* Data records
----------
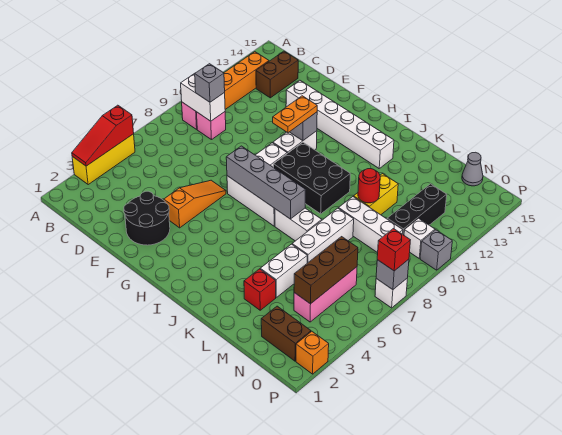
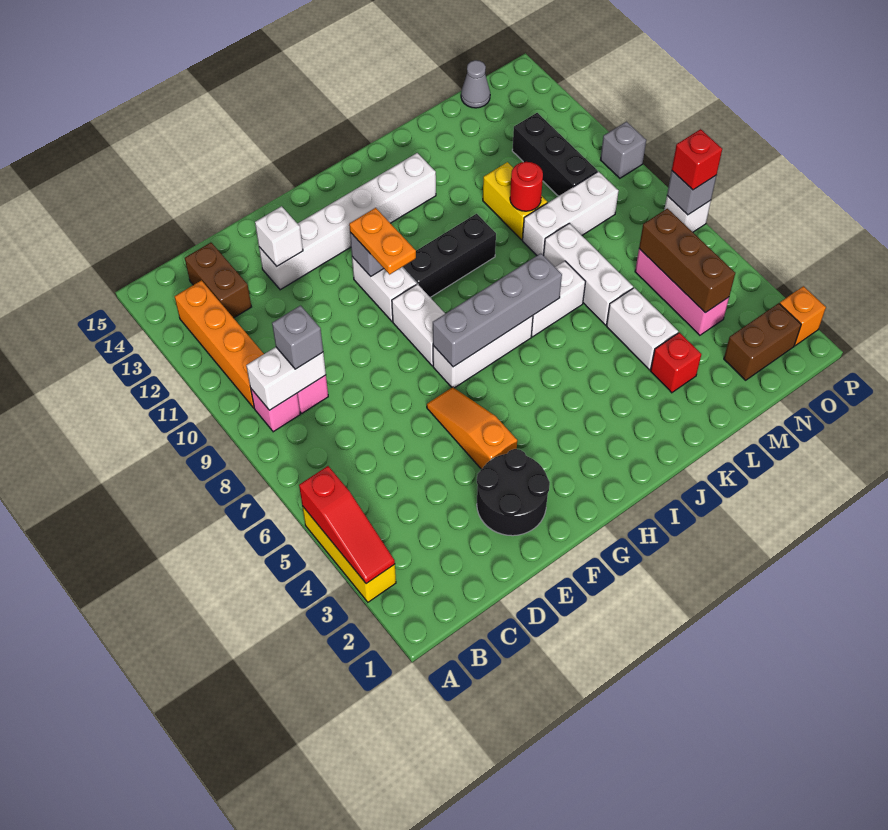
black brick H9:J10 level 1 -> black brick H10:J10 level 1
white brick O10 level 1 -> white brick E13 level 2

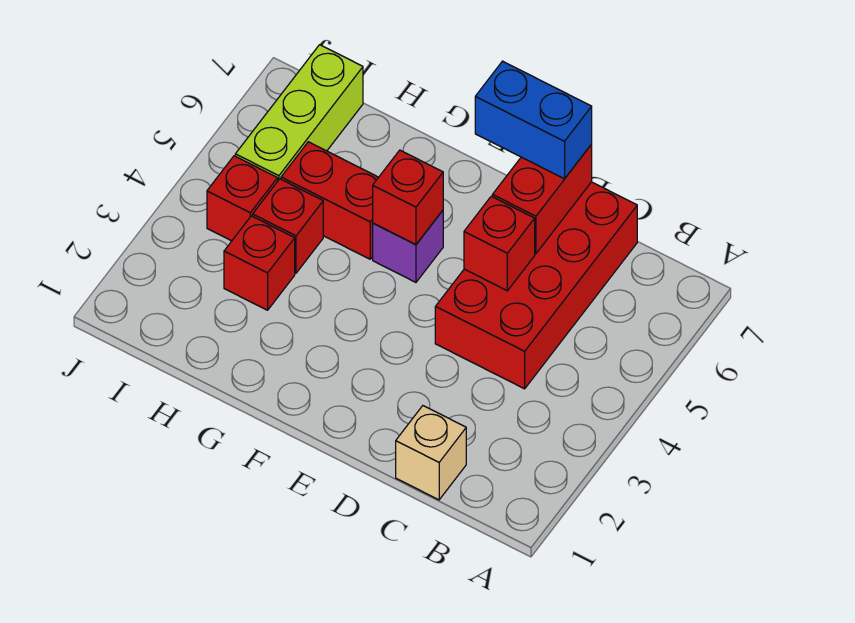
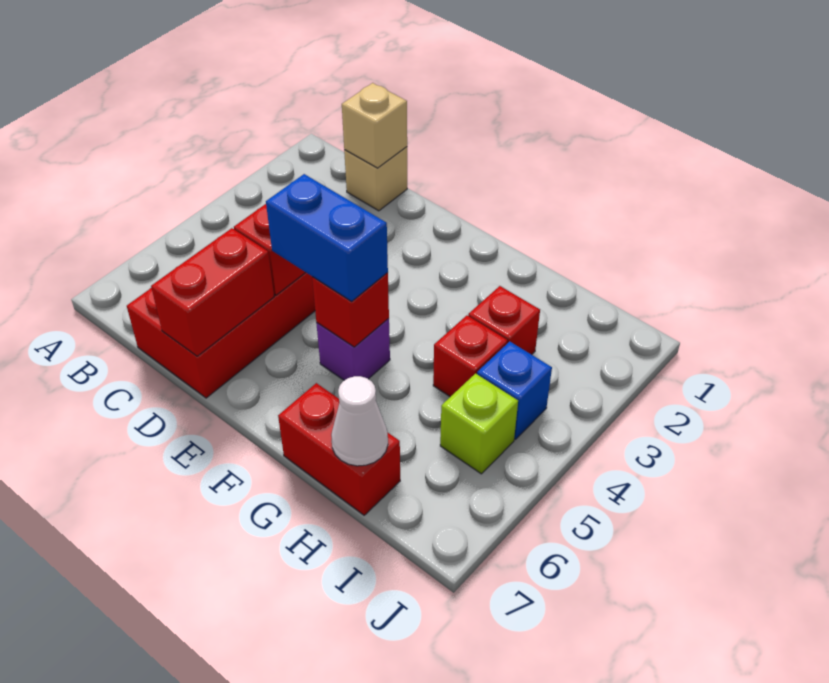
none -> tan brick C1 level 2
blue brick D7:E7 level 3 -> blue brick E5:F5 level 3
red brick G5:H5 level 1 -> red brick G7:H7 level 1
none -> white cone H7 level 2
red brick I4 level 1 -> blue brick I4 level 1
lime brick I5:I7 level 1 -> lime brick I5 level 1

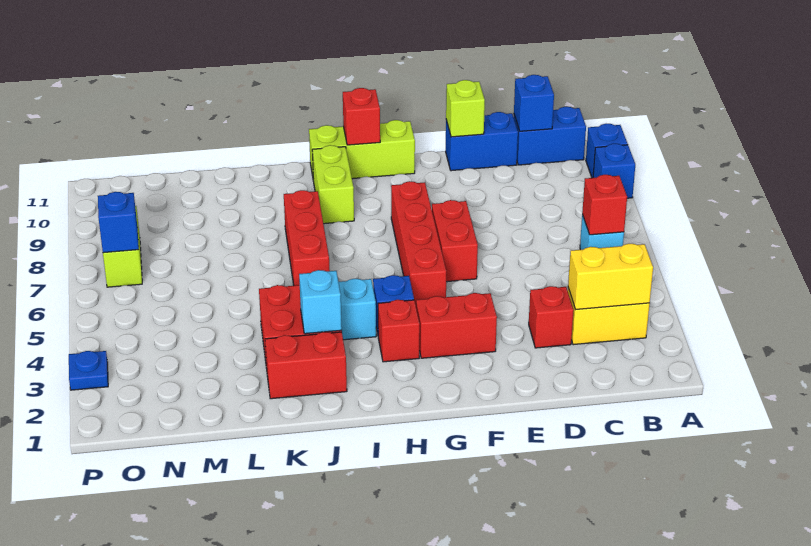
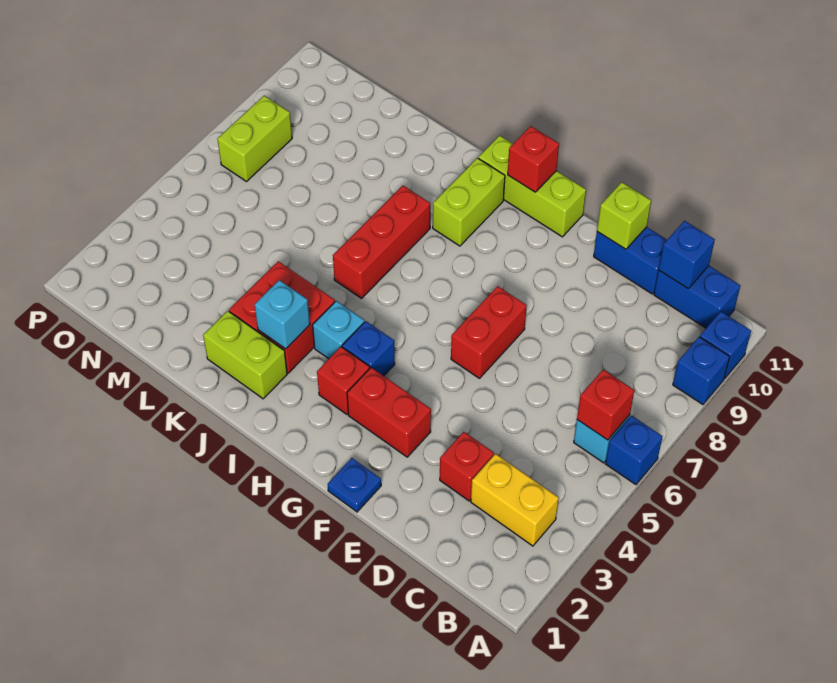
yellow brick B3:C3 level 2 -> none
red brick G5:G8 level 1 -> none
red brick J2:K2 level 1 -> lime brick J2:K2 level 1
blue brick O7 level 2 -> blue brick A6 level 1
blue plate P3 level 1 -> blue plate F1 level 1

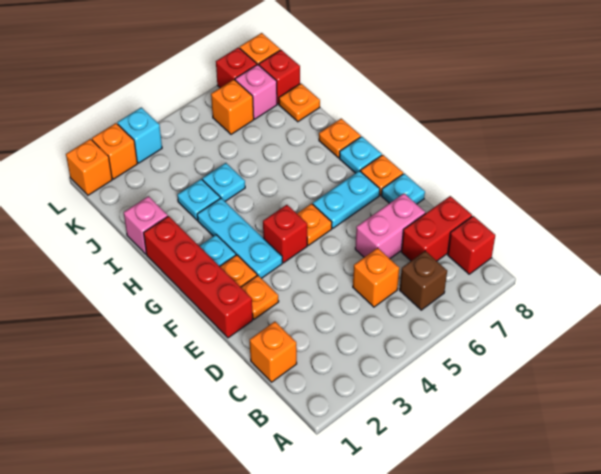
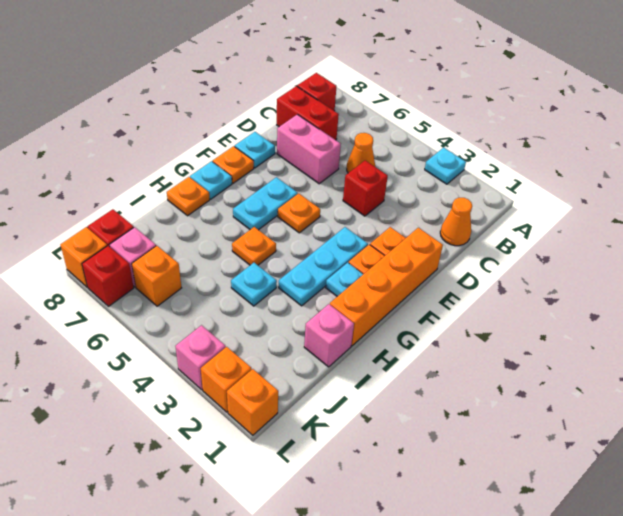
brown brick B6 level 1 -> none
orange brick C1 level 1 -> orange cone C1 level 1
orange brick C5 level 1 -> orange cone C5 level 1
red brick E1:H1 level 1 -> orange brick E1:H1 level 1
red brick F4 level 1 -> red brick D4 level 1
cyan plate F6:F7 level 1 -> cyan plate F6:G6 level 1
cyan plate I3 level 1 -> cyan plate A3 level 1
orange plate J8 level 1 -> orange plate H5 level 1
cyan brick L3 level 1 -> pink brick L3 level 1

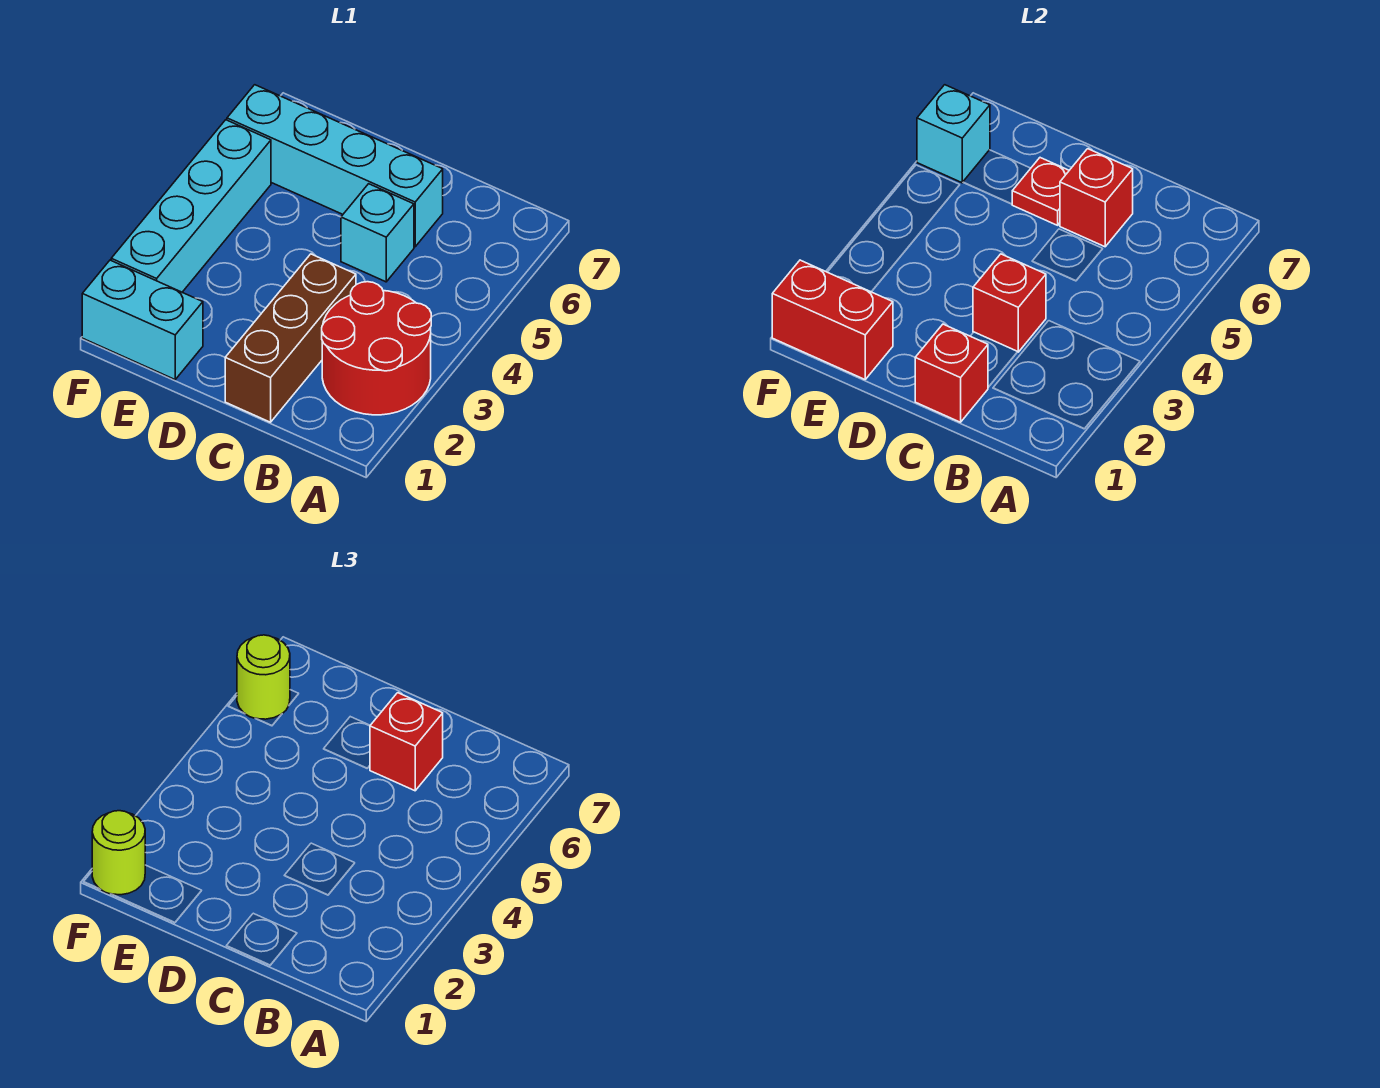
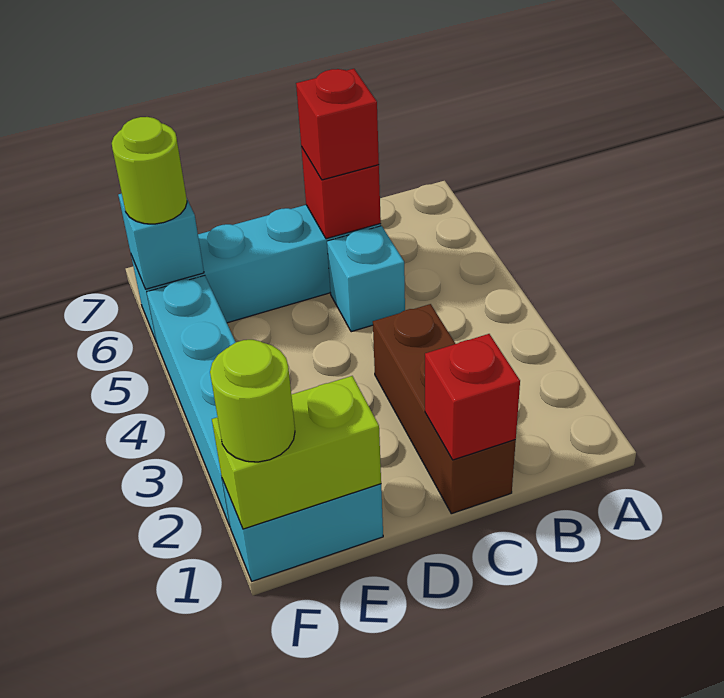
red round brick A2:B3 level 1 -> none
red brick C3 level 2 -> none
red plate D6 level 2 -> none
red brick E1:F1 level 2 -> lime brick E1:F1 level 2

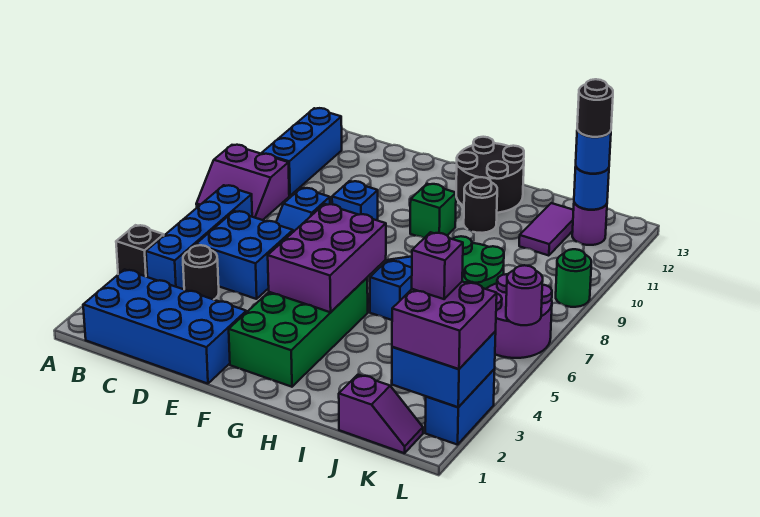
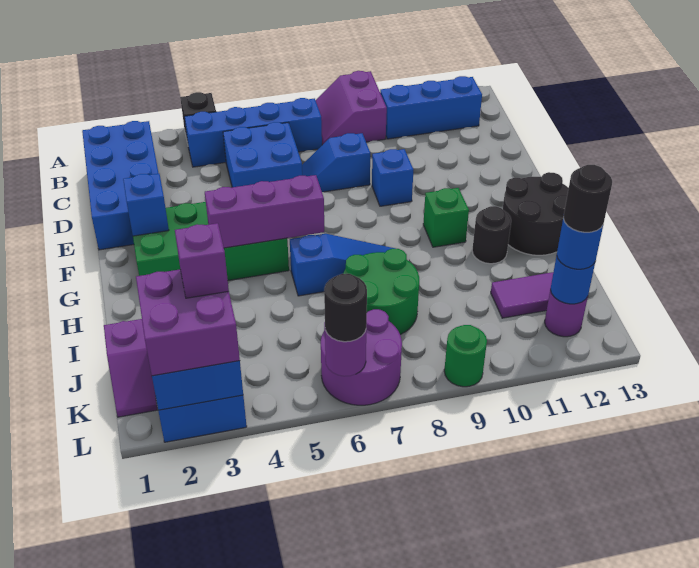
black round brick C4 level 1 -> black round brick L6 level 3
none -> blue brick F2 level 2
purple brick F4:G6 level 2 -> purple brick G4:G6 level 2

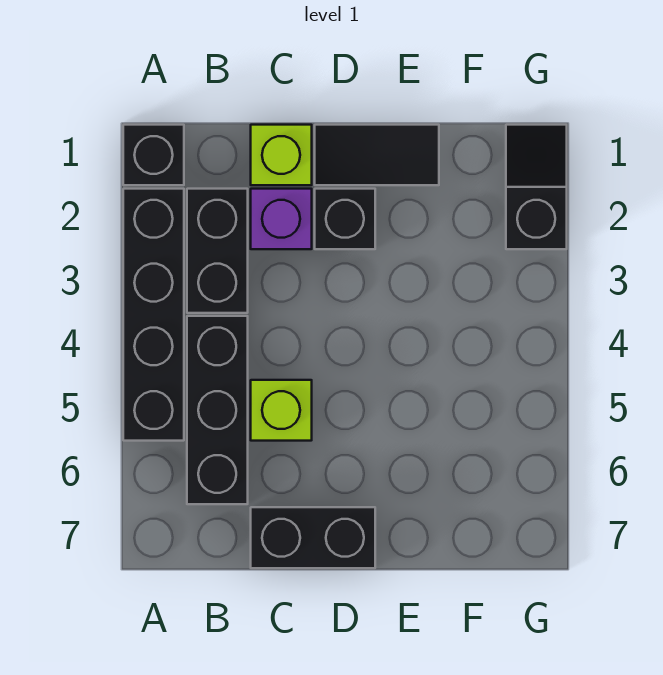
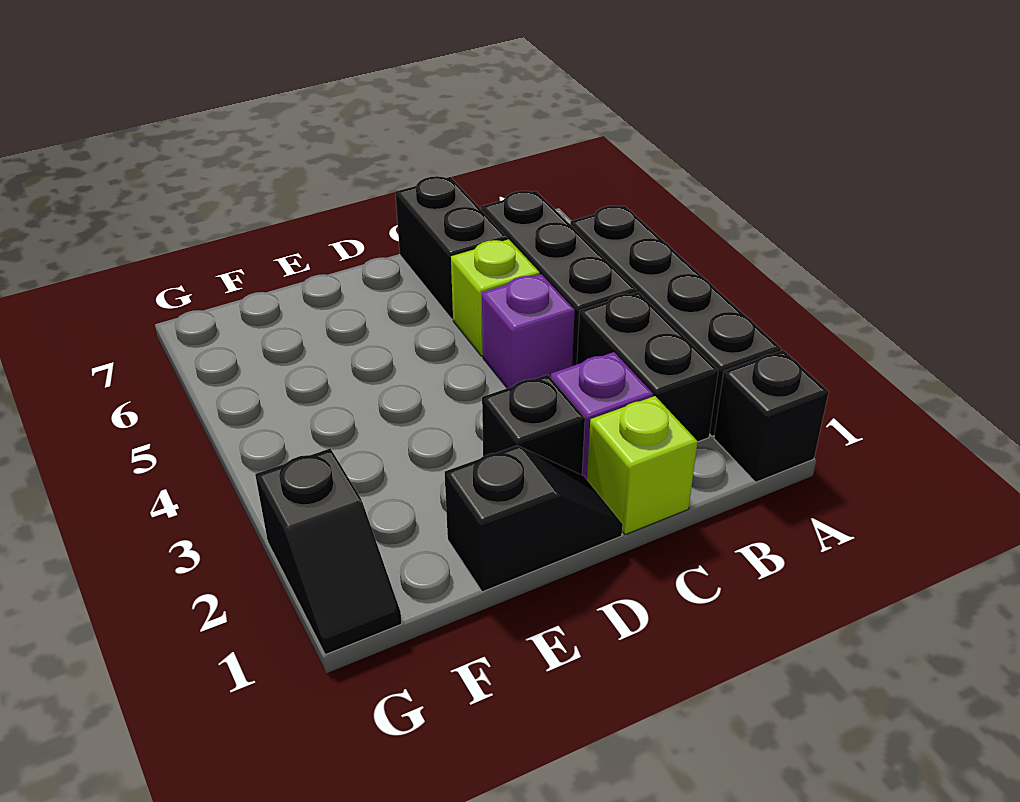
none -> purple brick C4 level 1
black brick C7:D7 level 1 -> black brick C6:C7 level 1
black tile D1:E1 level 1 -> black slope D1:E1 level 1 top E

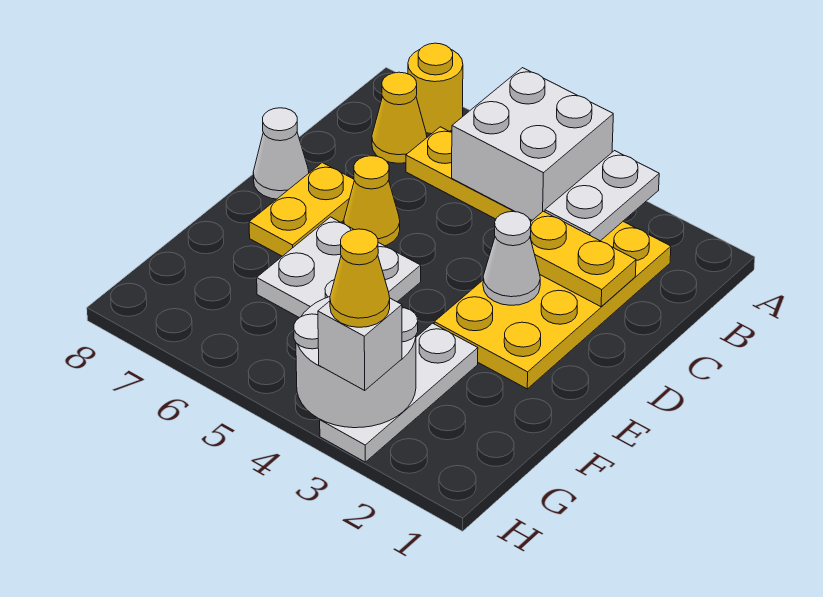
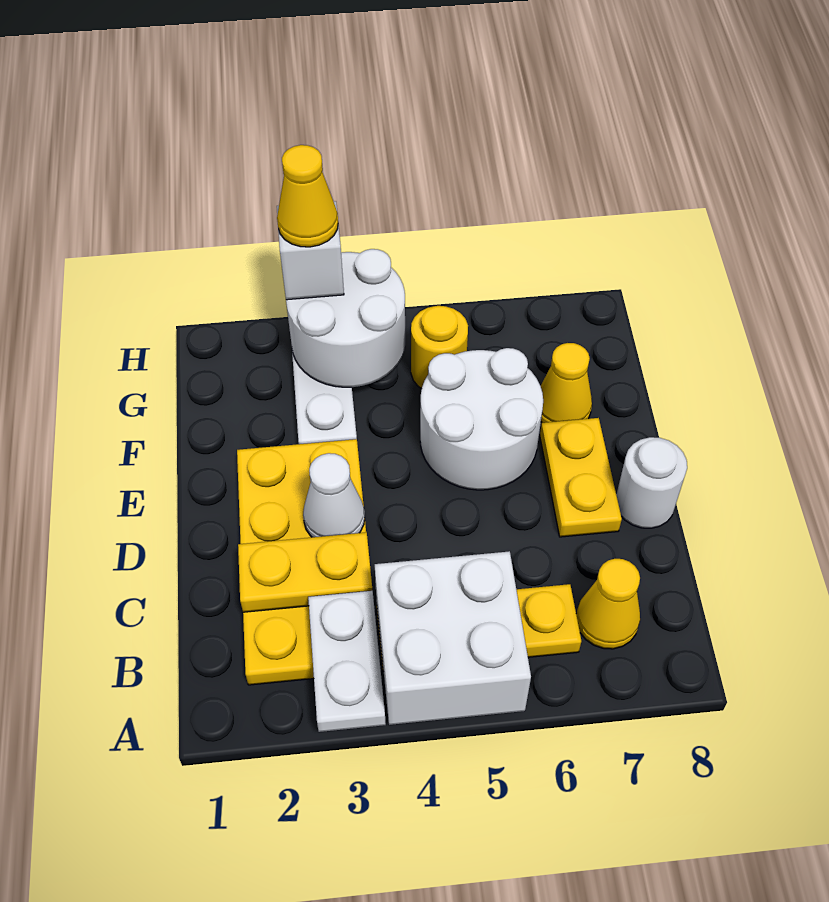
yellow round brick A7 level 1 -> yellow round brick G5 level 1
yellow cone D6 level 1 -> yellow cone F7 level 1
white cone D8 level 1 -> white round brick D8 level 1
white plate E5:F6 level 1 -> white round brick E5:F6 level 1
----------
* Prompt
Return exactly the lines of the material above, starting at the line containing "none -> tan brick C1 level 2" and finishing at the line containing "yellow round brick A7", without any pictures.

* Worked solution
none -> tan brick C1 level 2
blue brick D7:E7 level 3 -> blue brick E5:F5 level 3
red brick G5:H5 level 1 -> red brick G7:H7 level 1
none -> white cone H7 level 2
red brick I4 level 1 -> blue brick I4 level 1
lime brick I5:I7 level 1 -> lime brick I5 level 1

yellow brick B3:C3 level 2 -> none
red brick G5:G8 level 1 -> none
red brick J2:K2 level 1 -> lime brick J2:K2 level 1
blue brick O7 level 2 -> blue brick A6 level 1
blue plate P3 level 1 -> blue plate F1 level 1

brown brick B6 level 1 -> none
orange brick C1 level 1 -> orange cone C1 level 1
orange brick C5 level 1 -> orange cone C5 level 1
red brick E1:H1 level 1 -> orange brick E1:H1 level 1
red brick F4 level 1 -> red brick D4 level 1
cyan plate F6:F7 level 1 -> cyan plate F6:G6 level 1
cyan plate I3 level 1 -> cyan plate A3 level 1
orange plate J8 level 1 -> orange plate H5 level 1
cyan brick L3 level 1 -> pink brick L3 level 1

red round brick A2:B3 level 1 -> none
red brick C3 level 2 -> none
red plate D6 level 2 -> none
red brick E1:F1 level 2 -> lime brick E1:F1 level 2

black round brick C4 level 1 -> black round brick L6 level 3
none -> blue brick F2 level 2
purple brick F4:G6 level 2 -> purple brick G4:G6 level 2

none -> purple brick C4 level 1
black brick C7:D7 level 1 -> black brick C6:C7 level 1
black tile D1:E1 level 1 -> black slope D1:E1 level 1 top E

yellow round brick A7 level 1 -> yellow round brick G5 level 1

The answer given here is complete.